*** Given data Section Begins ***

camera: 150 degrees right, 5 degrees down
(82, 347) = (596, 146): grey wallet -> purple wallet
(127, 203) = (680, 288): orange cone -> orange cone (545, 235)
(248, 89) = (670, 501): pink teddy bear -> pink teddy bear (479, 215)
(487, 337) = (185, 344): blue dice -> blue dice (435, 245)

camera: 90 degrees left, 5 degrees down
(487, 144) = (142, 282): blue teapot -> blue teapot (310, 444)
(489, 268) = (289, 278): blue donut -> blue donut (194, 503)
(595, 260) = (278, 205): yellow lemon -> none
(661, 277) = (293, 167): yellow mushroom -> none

*** Given data Section Ends ***
*** Given data Section Begins ***

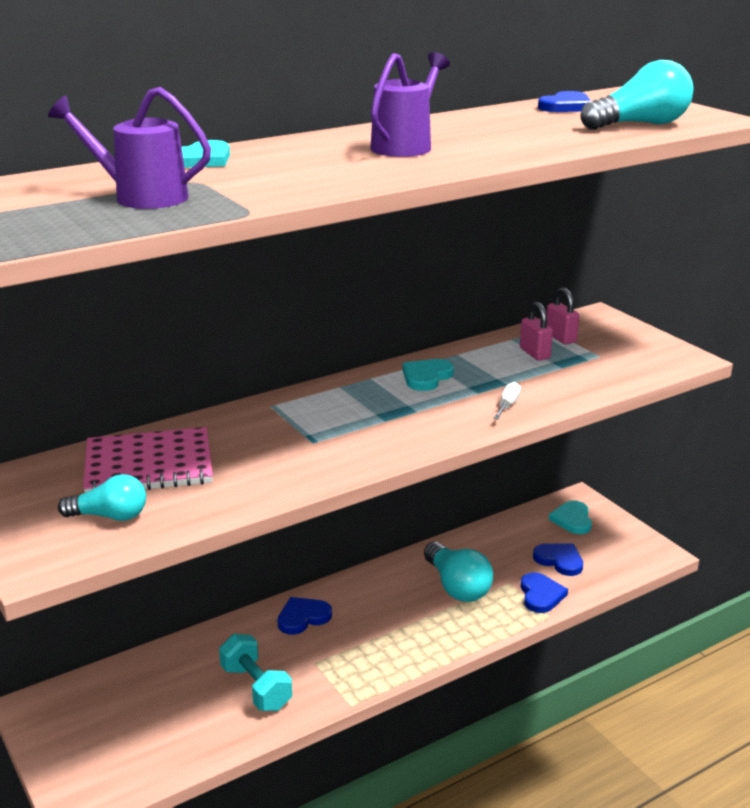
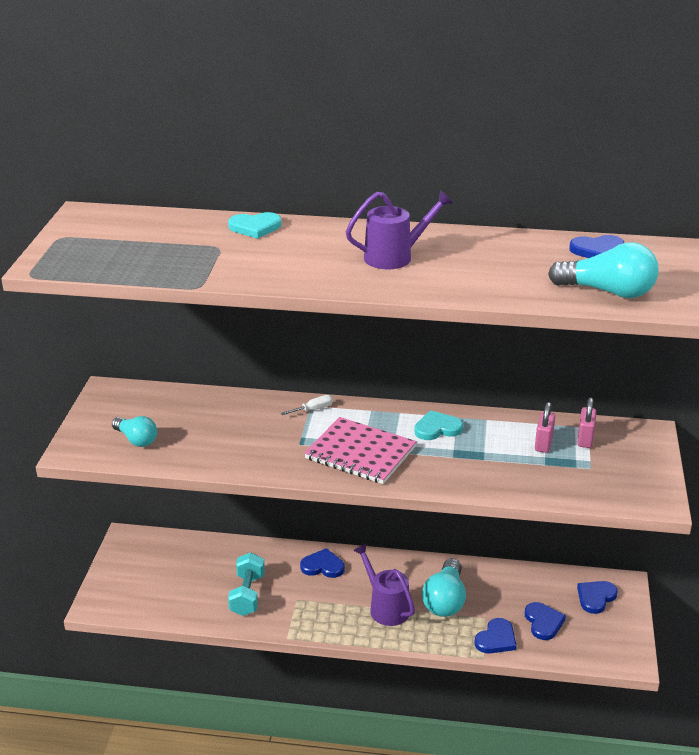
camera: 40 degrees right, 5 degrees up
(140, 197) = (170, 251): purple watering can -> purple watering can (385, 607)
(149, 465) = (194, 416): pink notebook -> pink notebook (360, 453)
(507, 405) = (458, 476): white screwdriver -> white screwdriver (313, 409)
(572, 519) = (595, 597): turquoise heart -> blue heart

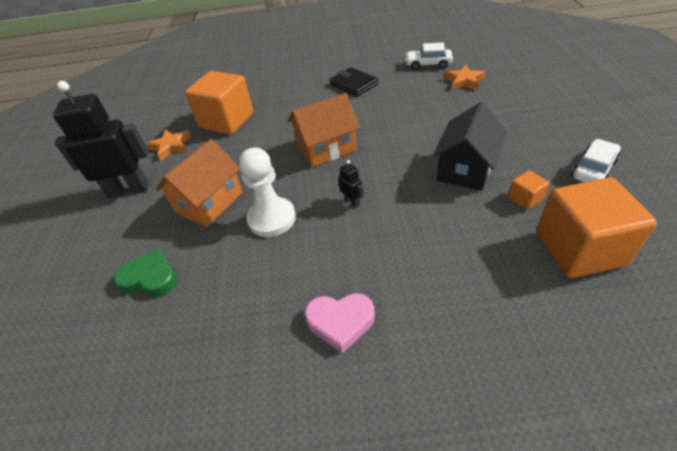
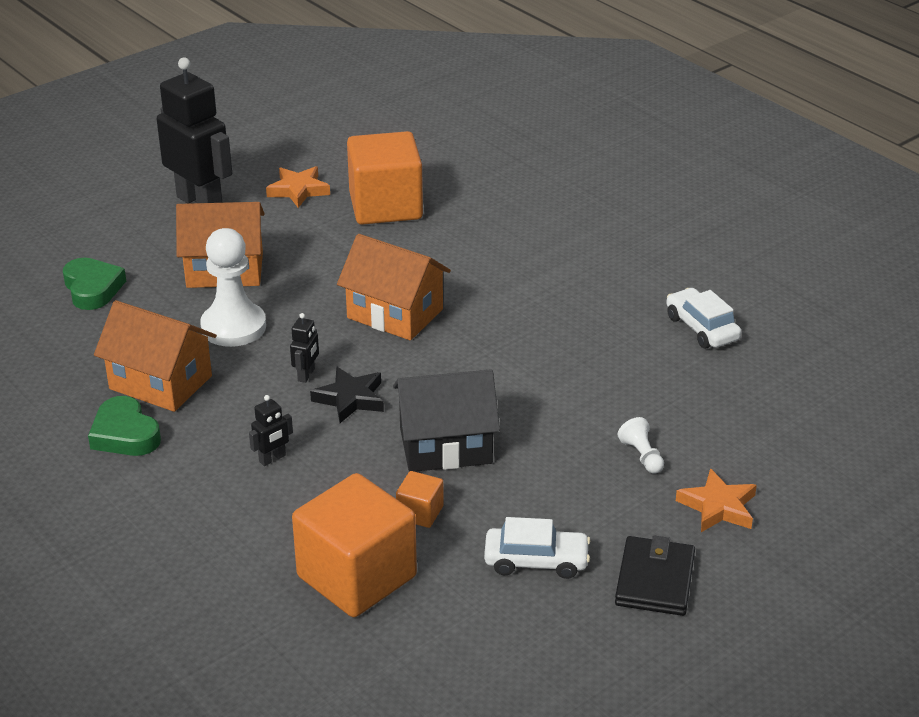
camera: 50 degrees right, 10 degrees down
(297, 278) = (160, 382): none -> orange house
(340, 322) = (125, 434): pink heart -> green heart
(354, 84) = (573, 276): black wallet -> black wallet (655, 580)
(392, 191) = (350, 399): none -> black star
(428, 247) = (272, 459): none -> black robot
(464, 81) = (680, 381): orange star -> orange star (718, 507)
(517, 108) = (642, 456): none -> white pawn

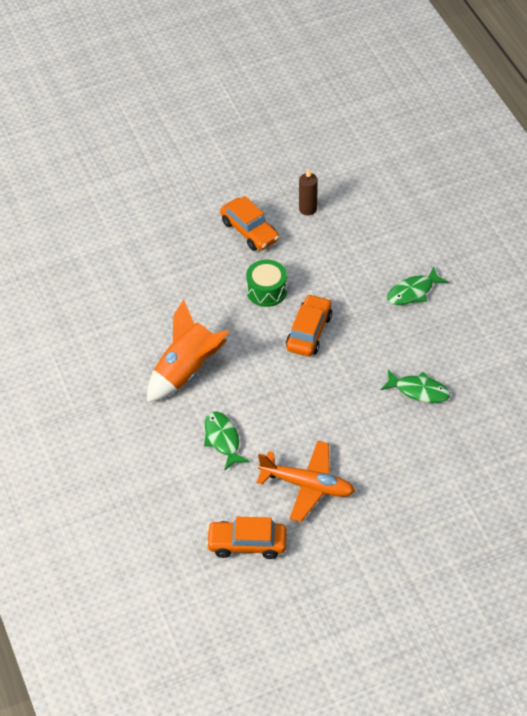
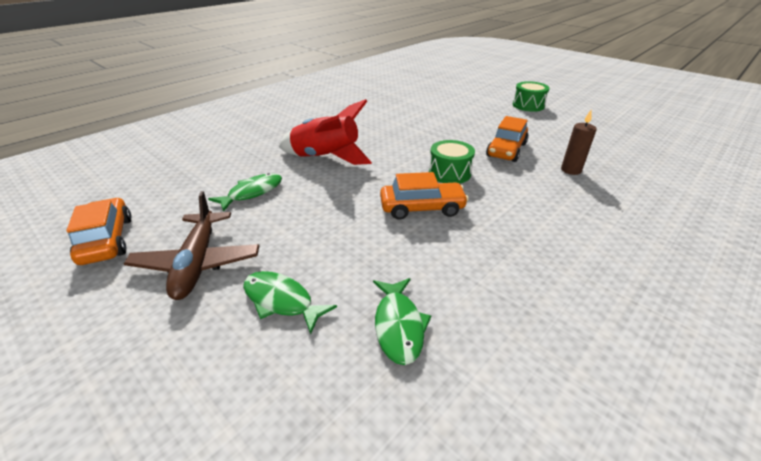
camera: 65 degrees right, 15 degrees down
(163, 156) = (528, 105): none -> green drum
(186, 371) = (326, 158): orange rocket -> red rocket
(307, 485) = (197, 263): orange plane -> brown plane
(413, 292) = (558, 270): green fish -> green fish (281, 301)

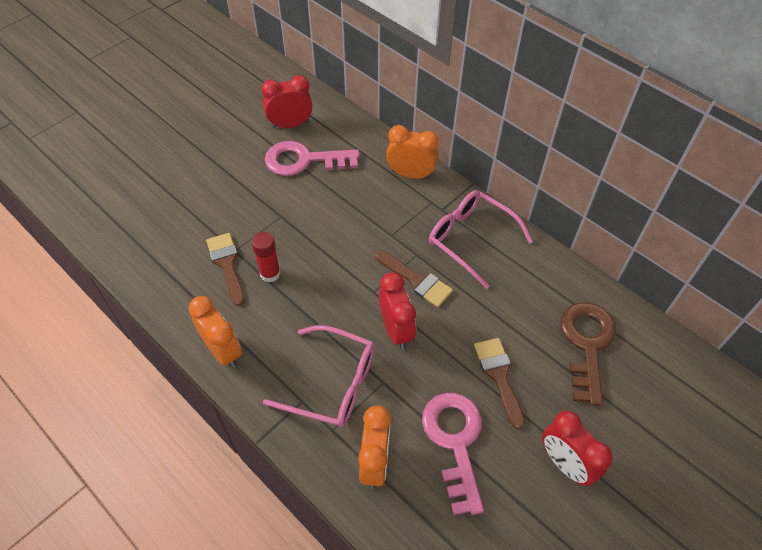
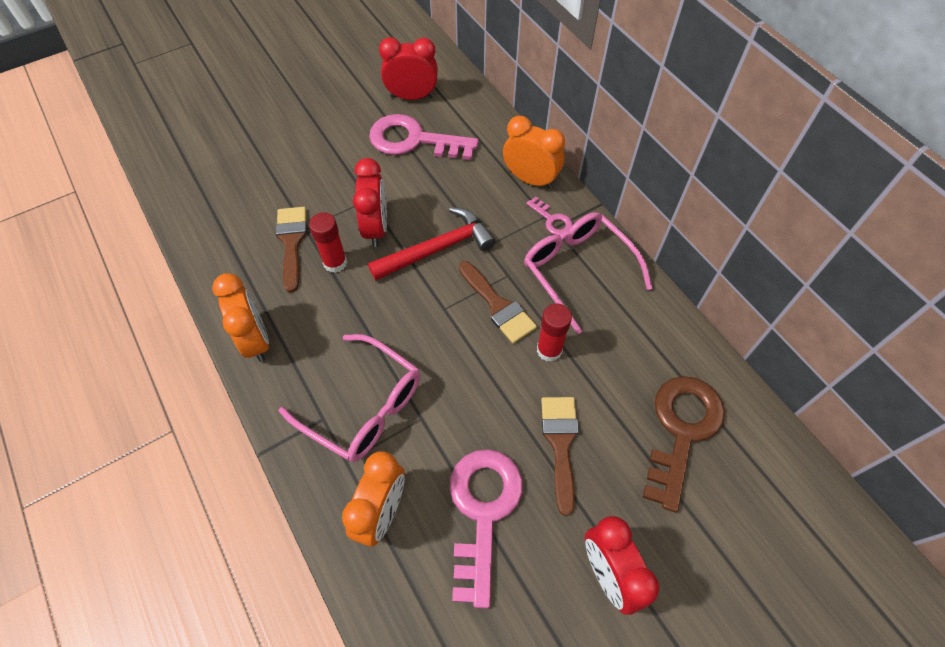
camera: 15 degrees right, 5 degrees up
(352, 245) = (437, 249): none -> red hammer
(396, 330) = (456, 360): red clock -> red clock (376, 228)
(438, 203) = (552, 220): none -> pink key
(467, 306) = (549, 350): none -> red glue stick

*** Given data Section Ends ***

▶ Task to complete
I would like the exact lines from the data above, starting with the one that holds "(392, 191) = (350, 399): none -> black star" and going on through the one that holds "(186, 371) = (326, 158): orange", without the pictures.

▶ Answer section
(392, 191) = (350, 399): none -> black star
(428, 247) = (272, 459): none -> black robot
(464, 81) = (680, 381): orange star -> orange star (718, 507)
(517, 108) = (642, 456): none -> white pawn

camera: 65 degrees right, 15 degrees down
(163, 156) = (528, 105): none -> green drum
(186, 371) = (326, 158): orange rocket -> red rocket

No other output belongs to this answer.